> **What is required**
The lines from the top of the data down to the line with "STEPPER1 pin IN2: VN -> RX2" should be repeated exactly, both ends included.

Entries taken from a collection:

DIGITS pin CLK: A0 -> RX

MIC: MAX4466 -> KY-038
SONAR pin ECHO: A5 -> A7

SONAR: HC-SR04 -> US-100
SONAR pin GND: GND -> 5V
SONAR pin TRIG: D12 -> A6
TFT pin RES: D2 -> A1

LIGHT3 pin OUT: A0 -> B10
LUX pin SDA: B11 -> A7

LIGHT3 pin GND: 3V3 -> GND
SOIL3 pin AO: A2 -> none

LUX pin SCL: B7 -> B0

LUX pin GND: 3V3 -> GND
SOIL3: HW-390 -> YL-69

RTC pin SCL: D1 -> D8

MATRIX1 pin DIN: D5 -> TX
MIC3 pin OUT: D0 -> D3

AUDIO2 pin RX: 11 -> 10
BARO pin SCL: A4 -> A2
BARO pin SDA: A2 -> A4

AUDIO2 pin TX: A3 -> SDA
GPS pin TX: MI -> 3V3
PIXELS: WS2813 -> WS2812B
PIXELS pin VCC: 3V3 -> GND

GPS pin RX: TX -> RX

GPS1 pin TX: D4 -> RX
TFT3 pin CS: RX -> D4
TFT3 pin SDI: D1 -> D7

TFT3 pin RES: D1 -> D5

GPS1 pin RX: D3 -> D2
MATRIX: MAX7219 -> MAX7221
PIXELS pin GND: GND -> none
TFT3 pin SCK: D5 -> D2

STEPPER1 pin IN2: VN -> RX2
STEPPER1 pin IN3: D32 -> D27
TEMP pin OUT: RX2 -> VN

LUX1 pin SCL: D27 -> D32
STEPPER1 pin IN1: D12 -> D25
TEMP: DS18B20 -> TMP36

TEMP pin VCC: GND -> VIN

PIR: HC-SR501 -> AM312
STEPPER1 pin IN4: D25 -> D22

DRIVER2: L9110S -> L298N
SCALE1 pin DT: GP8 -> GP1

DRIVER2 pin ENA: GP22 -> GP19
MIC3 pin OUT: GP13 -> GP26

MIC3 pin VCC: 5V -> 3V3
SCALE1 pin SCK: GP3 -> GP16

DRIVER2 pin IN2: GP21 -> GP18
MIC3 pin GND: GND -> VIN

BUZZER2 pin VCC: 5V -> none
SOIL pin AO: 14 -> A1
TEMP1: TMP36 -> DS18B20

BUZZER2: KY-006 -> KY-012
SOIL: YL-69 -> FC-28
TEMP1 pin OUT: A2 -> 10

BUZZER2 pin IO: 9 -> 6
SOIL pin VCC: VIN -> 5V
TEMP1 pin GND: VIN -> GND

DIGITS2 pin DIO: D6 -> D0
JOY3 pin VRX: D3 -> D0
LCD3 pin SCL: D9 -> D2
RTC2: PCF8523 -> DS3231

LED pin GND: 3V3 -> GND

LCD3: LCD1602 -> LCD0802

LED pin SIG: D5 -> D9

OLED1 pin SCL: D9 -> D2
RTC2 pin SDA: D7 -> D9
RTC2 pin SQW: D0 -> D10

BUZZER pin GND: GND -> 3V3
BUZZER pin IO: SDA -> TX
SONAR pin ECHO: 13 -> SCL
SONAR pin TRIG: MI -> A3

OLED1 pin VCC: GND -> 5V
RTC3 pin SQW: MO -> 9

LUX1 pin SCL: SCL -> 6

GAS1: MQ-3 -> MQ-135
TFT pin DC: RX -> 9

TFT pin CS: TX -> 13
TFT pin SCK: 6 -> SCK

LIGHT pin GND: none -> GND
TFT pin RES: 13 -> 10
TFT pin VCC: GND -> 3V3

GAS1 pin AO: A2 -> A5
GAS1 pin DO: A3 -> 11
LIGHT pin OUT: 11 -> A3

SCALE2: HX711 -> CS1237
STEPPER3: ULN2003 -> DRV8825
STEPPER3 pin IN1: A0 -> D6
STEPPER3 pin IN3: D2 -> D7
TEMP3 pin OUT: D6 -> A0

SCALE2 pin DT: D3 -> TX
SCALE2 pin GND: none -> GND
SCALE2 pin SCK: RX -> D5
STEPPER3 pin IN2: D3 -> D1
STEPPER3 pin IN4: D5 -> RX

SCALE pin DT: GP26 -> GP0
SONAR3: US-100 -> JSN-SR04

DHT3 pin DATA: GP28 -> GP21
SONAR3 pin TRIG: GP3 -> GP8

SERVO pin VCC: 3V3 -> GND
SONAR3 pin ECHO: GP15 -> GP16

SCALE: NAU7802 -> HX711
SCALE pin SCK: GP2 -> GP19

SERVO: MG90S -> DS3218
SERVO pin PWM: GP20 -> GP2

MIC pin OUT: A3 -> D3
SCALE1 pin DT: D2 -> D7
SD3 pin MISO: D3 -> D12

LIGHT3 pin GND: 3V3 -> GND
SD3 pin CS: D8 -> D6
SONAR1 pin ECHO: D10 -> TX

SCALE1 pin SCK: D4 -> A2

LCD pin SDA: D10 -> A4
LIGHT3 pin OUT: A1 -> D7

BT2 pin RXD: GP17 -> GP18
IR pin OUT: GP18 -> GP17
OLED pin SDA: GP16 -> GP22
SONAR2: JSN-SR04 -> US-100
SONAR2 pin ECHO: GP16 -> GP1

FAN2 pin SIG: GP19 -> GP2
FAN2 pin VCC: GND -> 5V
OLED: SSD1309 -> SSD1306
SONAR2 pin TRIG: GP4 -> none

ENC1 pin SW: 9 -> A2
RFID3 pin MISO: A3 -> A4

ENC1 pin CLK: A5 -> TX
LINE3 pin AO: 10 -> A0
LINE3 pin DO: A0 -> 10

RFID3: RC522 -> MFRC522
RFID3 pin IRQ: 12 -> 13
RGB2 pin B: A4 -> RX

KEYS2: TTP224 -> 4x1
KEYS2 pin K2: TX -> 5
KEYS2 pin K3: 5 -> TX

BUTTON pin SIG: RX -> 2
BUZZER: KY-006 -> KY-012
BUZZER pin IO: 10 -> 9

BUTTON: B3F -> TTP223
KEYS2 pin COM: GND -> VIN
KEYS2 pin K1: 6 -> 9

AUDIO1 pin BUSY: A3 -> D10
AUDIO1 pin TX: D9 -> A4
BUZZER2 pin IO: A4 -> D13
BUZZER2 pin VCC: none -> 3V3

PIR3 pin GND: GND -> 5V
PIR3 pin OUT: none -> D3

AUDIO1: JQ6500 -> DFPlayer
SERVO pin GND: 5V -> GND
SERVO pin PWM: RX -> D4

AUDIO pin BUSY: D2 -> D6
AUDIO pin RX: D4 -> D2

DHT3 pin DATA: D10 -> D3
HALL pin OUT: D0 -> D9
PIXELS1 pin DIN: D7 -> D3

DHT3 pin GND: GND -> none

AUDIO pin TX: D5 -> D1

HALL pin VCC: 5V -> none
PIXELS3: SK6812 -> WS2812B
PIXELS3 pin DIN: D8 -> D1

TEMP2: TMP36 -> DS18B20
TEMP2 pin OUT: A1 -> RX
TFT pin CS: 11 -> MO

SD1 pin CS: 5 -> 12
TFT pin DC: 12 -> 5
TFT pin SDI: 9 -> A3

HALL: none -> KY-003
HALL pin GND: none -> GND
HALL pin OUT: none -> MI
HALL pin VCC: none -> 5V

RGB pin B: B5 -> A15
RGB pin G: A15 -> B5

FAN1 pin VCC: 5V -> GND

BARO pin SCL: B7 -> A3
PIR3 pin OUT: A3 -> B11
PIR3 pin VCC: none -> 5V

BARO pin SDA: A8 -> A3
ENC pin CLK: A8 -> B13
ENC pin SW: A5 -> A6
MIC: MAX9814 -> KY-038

> **Reply to the exercise**
DIGITS pin CLK: A0 -> RX

MIC: MAX4466 -> KY-038
SONAR pin ECHO: A5 -> A7

SONAR: HC-SR04 -> US-100
SONAR pin GND: GND -> 5V
SONAR pin TRIG: D12 -> A6
TFT pin RES: D2 -> A1

LIGHT3 pin OUT: A0 -> B10
LUX pin SDA: B11 -> A7

LIGHT3 pin GND: 3V3 -> GND
SOIL3 pin AO: A2 -> none

LUX pin SCL: B7 -> B0

LUX pin GND: 3V3 -> GND
SOIL3: HW-390 -> YL-69

RTC pin SCL: D1 -> D8

MATRIX1 pin DIN: D5 -> TX
MIC3 pin OUT: D0 -> D3

AUDIO2 pin RX: 11 -> 10
BARO pin SCL: A4 -> A2
BARO pin SDA: A2 -> A4

AUDIO2 pin TX: A3 -> SDA
GPS pin TX: MI -> 3V3
PIXELS: WS2813 -> WS2812B
PIXELS pin VCC: 3V3 -> GND

GPS pin RX: TX -> RX

GPS1 pin TX: D4 -> RX
TFT3 pin CS: RX -> D4
TFT3 pin SDI: D1 -> D7

TFT3 pin RES: D1 -> D5

GPS1 pin RX: D3 -> D2
MATRIX: MAX7219 -> MAX7221
PIXELS pin GND: GND -> none
TFT3 pin SCK: D5 -> D2

STEPPER1 pin IN2: VN -> RX2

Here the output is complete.